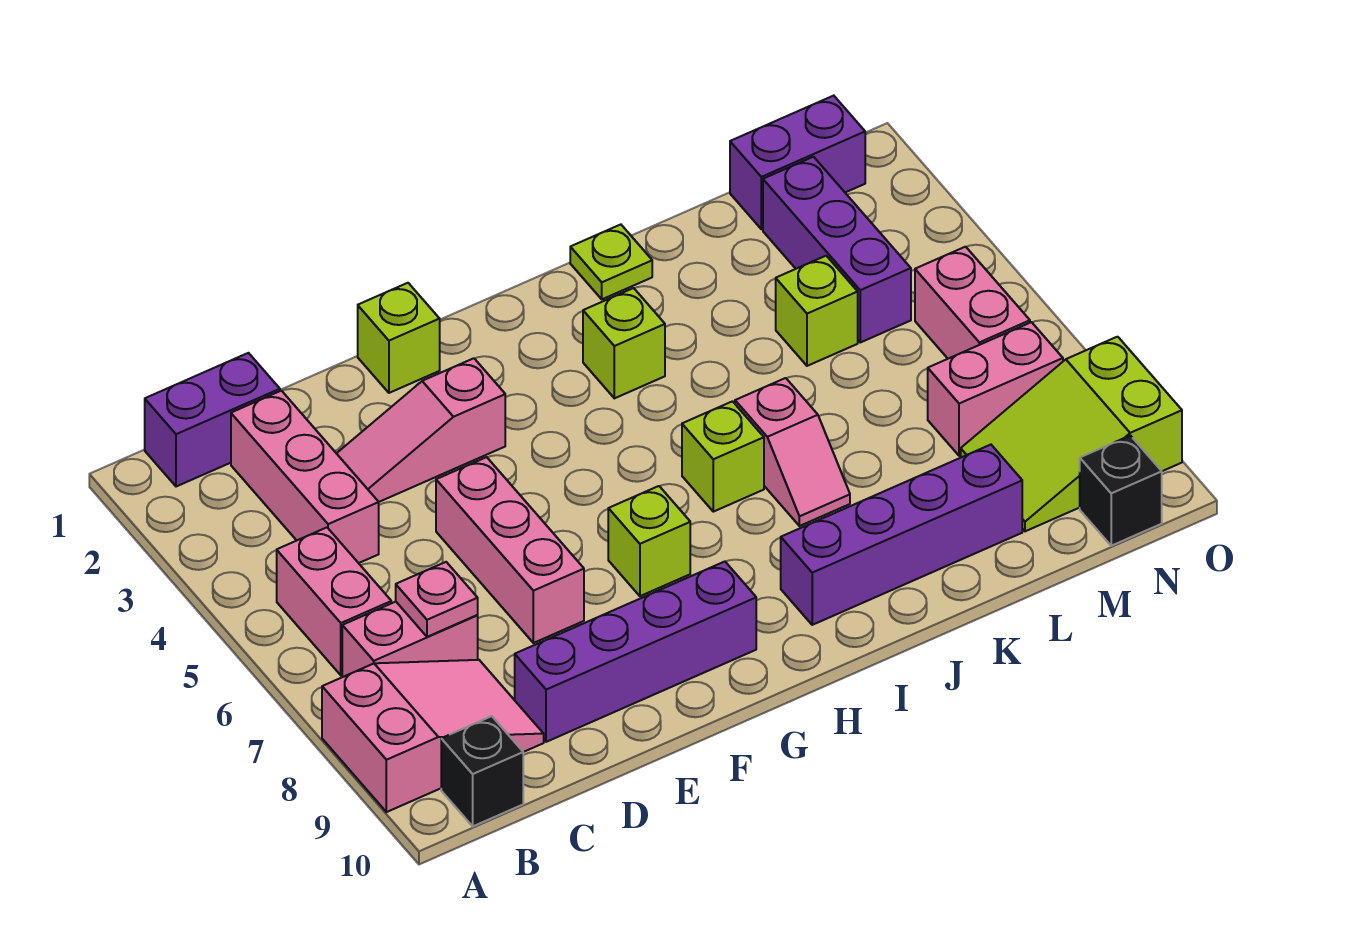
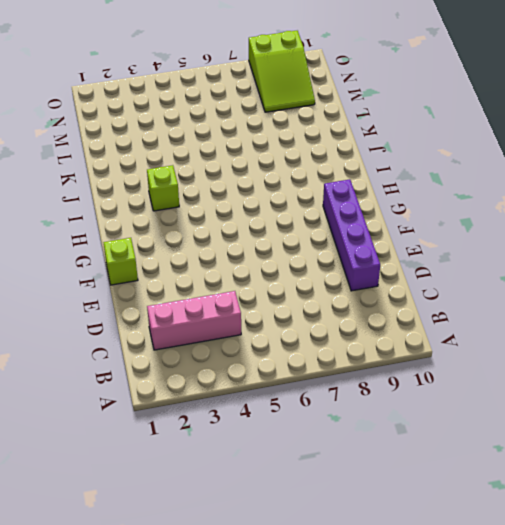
none -> pink slope A8:C9 level 1 top A
none -> purple brick B1:C1 level 1
none -> pink brick B5:B6 level 1

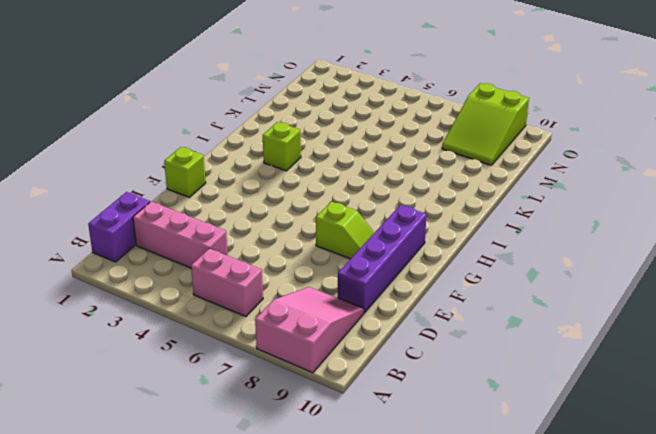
lime slope F7:F8 level 1 top 7 -> none
none -> pink brick B7:C7 level 1
none -> black brick B10 level 1
none -> pink slope D3:F3 level 1 top F

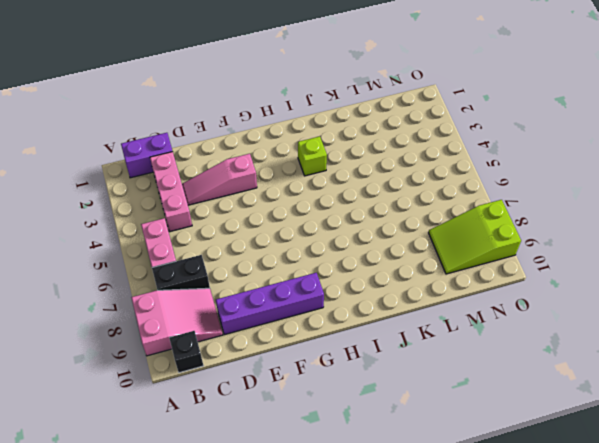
black brick B7:C7 level 1 -> pink brick B7:C7 level 1
none -> pink brick E5:E7 level 1
none -> lime brick F1 level 1
none -> lime brick G7 level 1

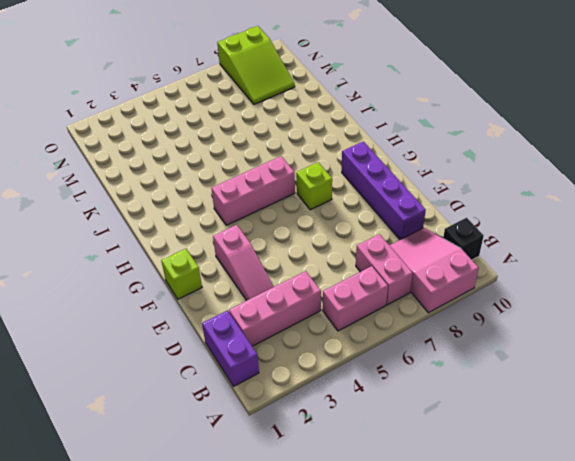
pink brick H4:H6 level 1 -> pink brick E5:E7 level 1
none -> lime brick I3 level 1
none -> lime brick I6 level 1
none -> purple brick I9:L9 level 1

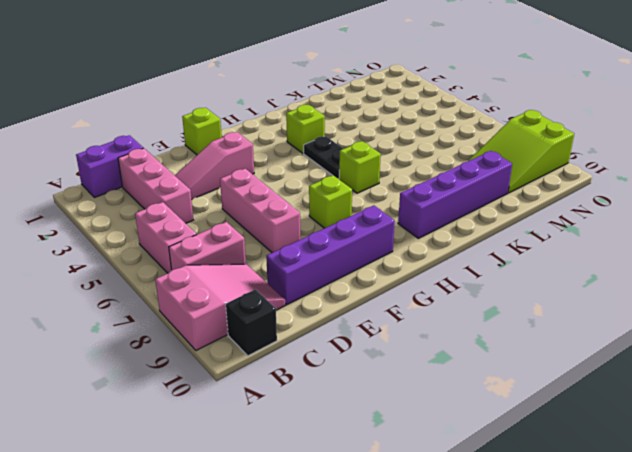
black plate I4:I5 level 1 -> none
none -> lime plate J1 level 1
none -> pink slope J6:J7 level 1 top 6
none -> lime brick L4 level 1

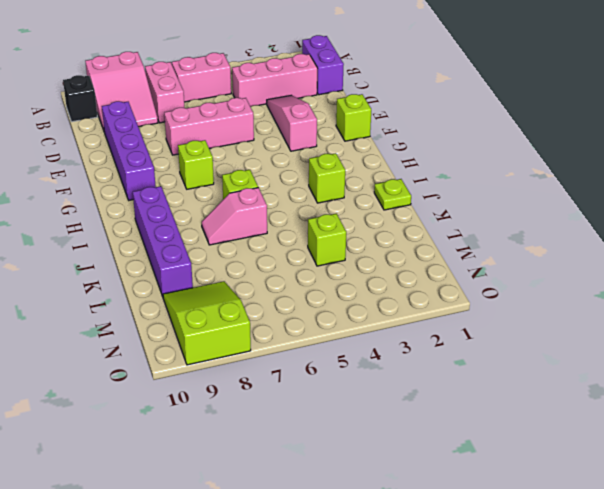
none -> purple brick M1:N1 level 1
none -> purple brick M2:M4 level 1
none -> pink brick M7:N7 level 1

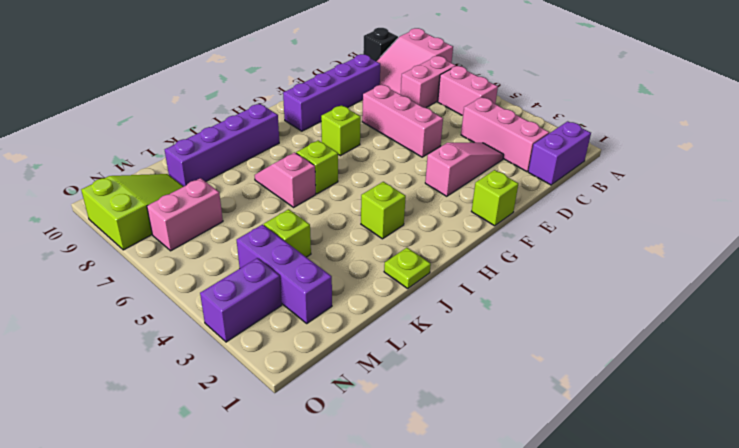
purple brick N3:O3 level 1 -> purple brick M1:N1 level 1
none -> pink brick N5:N6 level 1
none -> black brick N10 level 1
none -> pink plate C7 level 2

● ● ● ●

Required work: Check the listing above for "slope". Show every line where it turns up.

Answer to this problem:
none -> pink slope A8:C9 level 1 top A
lime slope F7:F8 level 1 top 7 -> none
none -> pink slope D3:F3 level 1 top F
none -> pink slope J6:J7 level 1 top 6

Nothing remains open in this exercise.